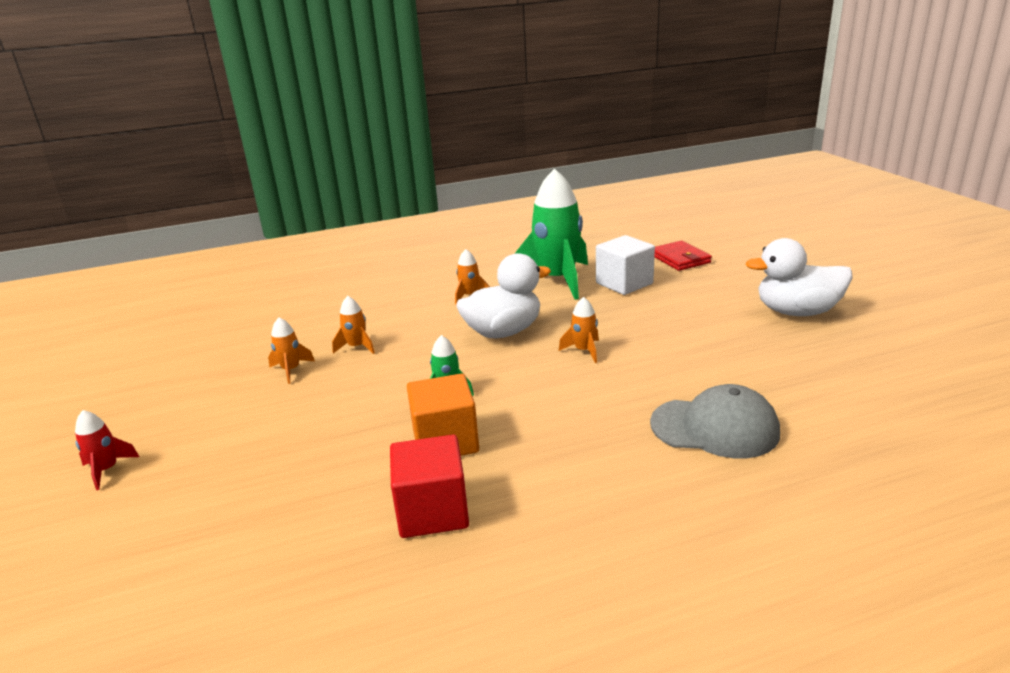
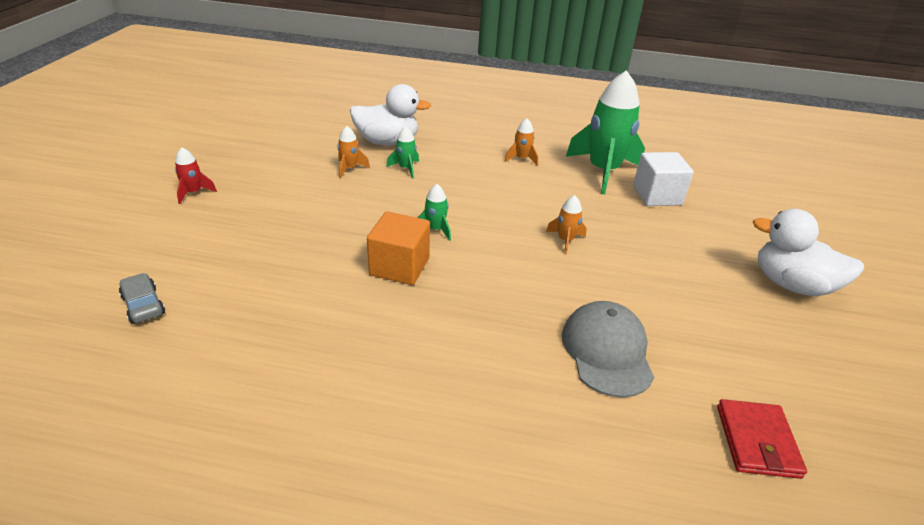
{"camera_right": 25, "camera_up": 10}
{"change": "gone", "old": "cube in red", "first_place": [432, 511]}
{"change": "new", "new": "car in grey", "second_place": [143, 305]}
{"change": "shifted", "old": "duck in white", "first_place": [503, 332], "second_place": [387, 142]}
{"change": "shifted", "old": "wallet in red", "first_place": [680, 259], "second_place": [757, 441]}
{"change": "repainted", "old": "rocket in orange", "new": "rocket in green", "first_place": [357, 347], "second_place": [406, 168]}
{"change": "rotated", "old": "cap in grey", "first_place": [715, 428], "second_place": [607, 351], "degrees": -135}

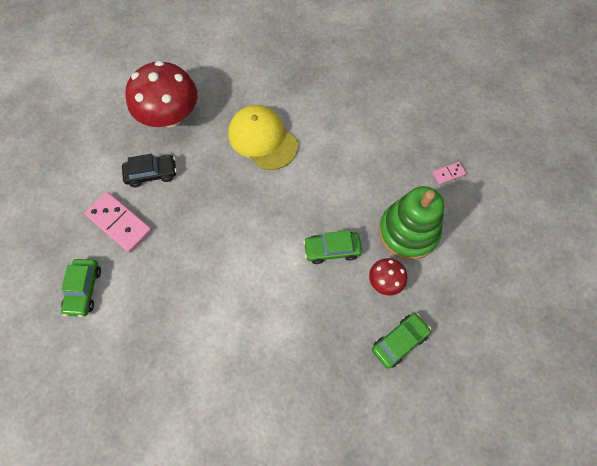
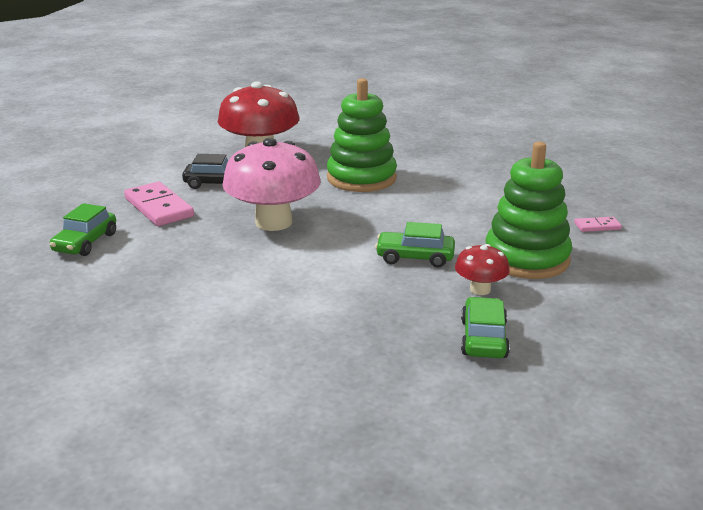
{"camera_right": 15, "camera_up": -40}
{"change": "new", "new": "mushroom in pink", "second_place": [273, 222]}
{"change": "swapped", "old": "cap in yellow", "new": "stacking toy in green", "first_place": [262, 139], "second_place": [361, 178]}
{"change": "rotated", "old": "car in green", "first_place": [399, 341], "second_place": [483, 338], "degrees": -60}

= = = = =

### [Required action]
Report all lines of the material that contain the word "rotated".

### [Response to this task]
{"change": "rotated", "old": "cap in grey", "first_place": [715, 428], "second_place": [607, 351], "degrees": -135}
{"change": "rotated", "old": "car in green", "first_place": [399, 341], "second_place": [483, 338], "degrees": -60}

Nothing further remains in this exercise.